* _To do_: Please restate the lines shown below exactly, every one of them.

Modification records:
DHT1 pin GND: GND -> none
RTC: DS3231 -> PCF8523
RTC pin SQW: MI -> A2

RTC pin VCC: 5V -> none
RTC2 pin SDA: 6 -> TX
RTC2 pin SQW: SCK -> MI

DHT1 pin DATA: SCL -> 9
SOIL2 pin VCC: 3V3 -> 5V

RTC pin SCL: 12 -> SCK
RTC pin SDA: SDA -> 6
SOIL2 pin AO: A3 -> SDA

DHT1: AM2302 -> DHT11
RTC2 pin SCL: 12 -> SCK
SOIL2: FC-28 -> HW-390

* _Output_:
DHT1 pin GND: GND -> none
RTC: DS3231 -> PCF8523
RTC pin SQW: MI -> A2

RTC pin VCC: 5V -> none
RTC2 pin SDA: 6 -> TX
RTC2 pin SQW: SCK -> MI

DHT1 pin DATA: SCL -> 9
SOIL2 pin VCC: 3V3 -> 5V

RTC pin SCL: 12 -> SCK
RTC pin SDA: SDA -> 6
SOIL2 pin AO: A3 -> SDA

DHT1: AM2302 -> DHT11
RTC2 pin SCL: 12 -> SCK
SOIL2: FC-28 -> HW-390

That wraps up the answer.